Quote the data below in full, minus the images.

→ **Exercise data**

○ ○ ○ ○

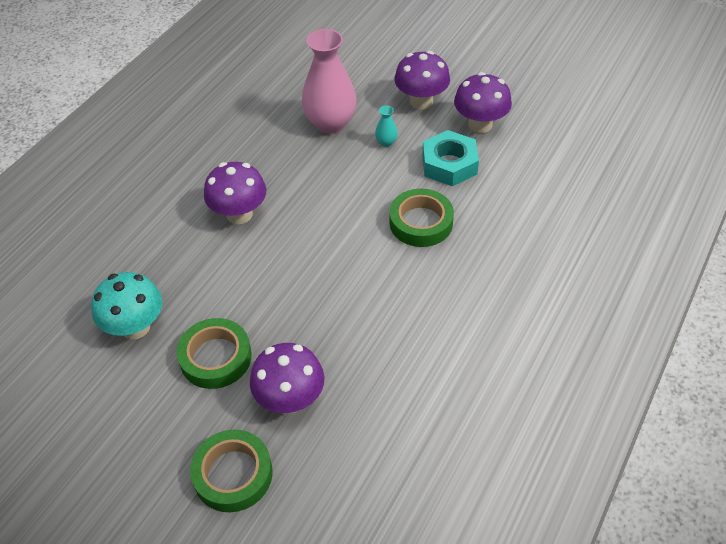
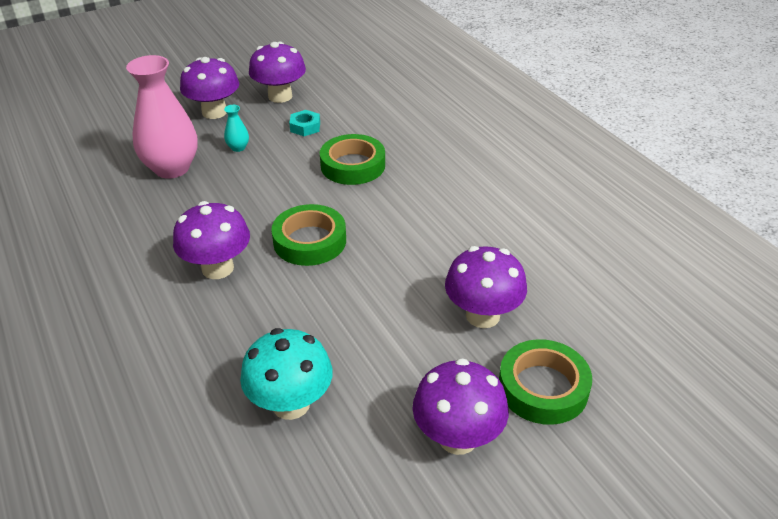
camera: 60 degrees left, 10 degrees down
(154, 439) = (458, 437): none -> purple mushroom
(215, 357) = (390, 351): green tape -> green tape (310, 241)
(449, 164) = (305, 127): turquoise nut -> turquoise nut, size x0.55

○ ○ ○ ○

→ **Answer section**
camera: 60 degrees left, 10 degrees down
(154, 439) = (458, 437): none -> purple mushroom
(215, 357) = (390, 351): green tape -> green tape (310, 241)
(449, 164) = (305, 127): turquoise nut -> turquoise nut, size x0.55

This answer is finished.